■ Available data:
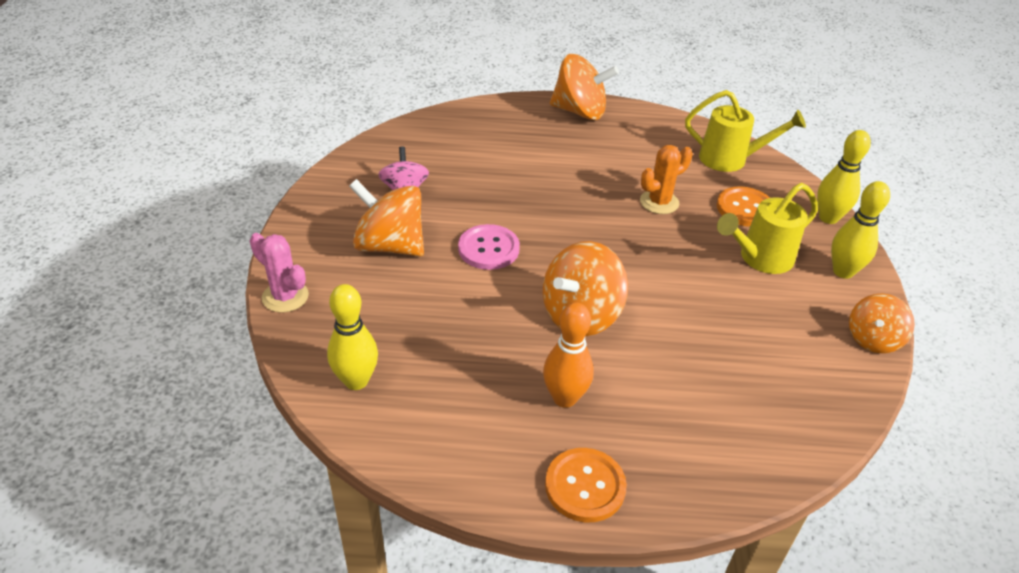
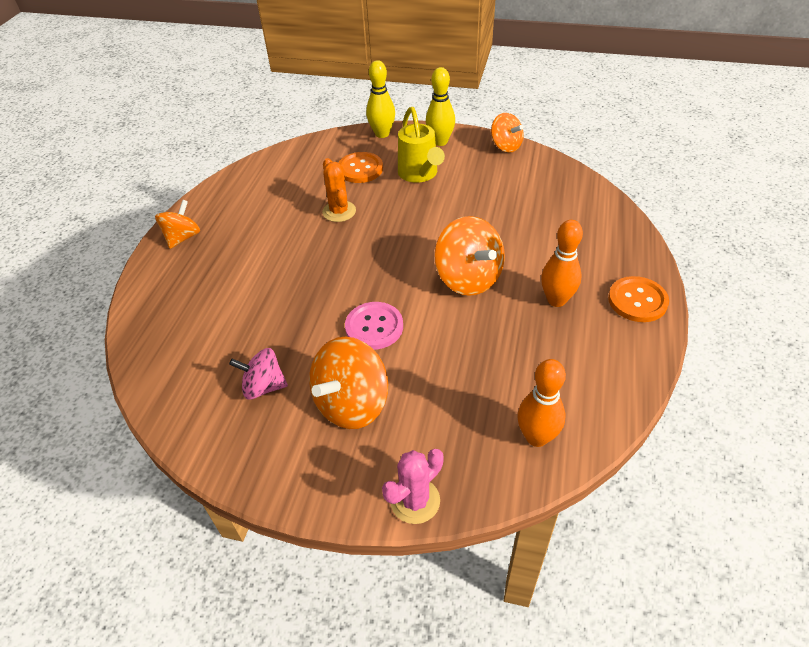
camera: 75 degrees left, 5 degrees up
(356, 381) = (536, 437): yellow bowling pin -> orange bowling pin
(580, 112) = (183, 237): orange spinning top -> orange spinning top, size x0.63
(730, 159) = (296, 163): yellow watering can -> none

■ Problem details: When you write out the material, keep every line exact and leave out each picture.

■ Finished exercise:
camera: 75 degrees left, 5 degrees up
(356, 381) = (536, 437): yellow bowling pin -> orange bowling pin
(580, 112) = (183, 237): orange spinning top -> orange spinning top, size x0.63
(730, 159) = (296, 163): yellow watering can -> none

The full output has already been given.